From top to bottom, print the listing word for word and skip any pictures it contains.

*** Opening of Provided data ***

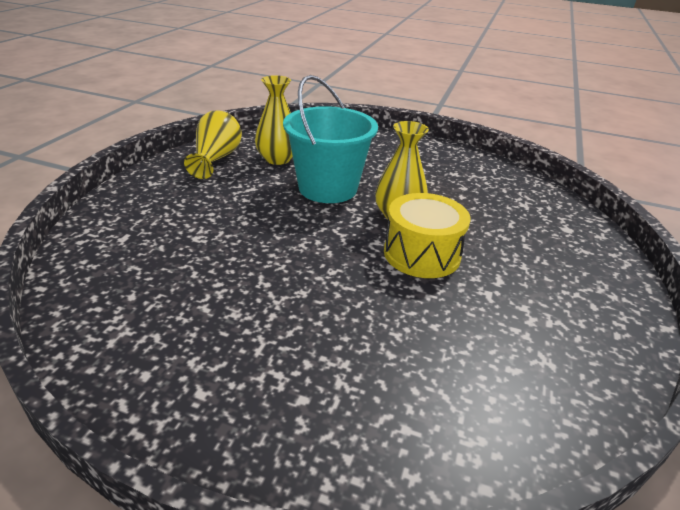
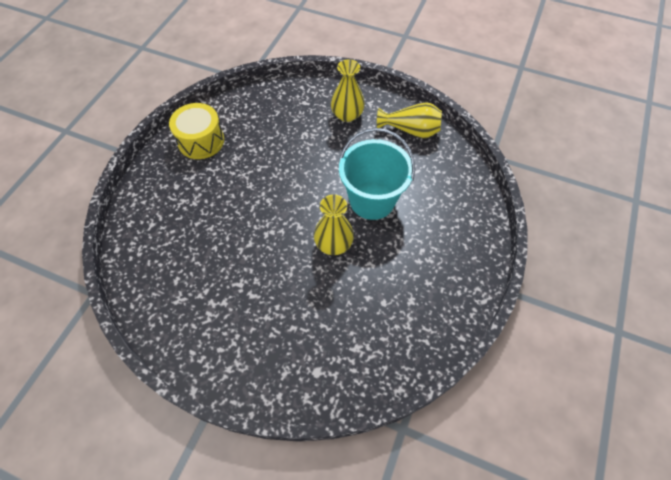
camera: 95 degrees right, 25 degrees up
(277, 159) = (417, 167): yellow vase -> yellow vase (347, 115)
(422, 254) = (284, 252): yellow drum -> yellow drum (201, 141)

*** Close of Provided data ***

Final answer:
camera: 95 degrees right, 25 degrees up
(277, 159) = (417, 167): yellow vase -> yellow vase (347, 115)
(422, 254) = (284, 252): yellow drum -> yellow drum (201, 141)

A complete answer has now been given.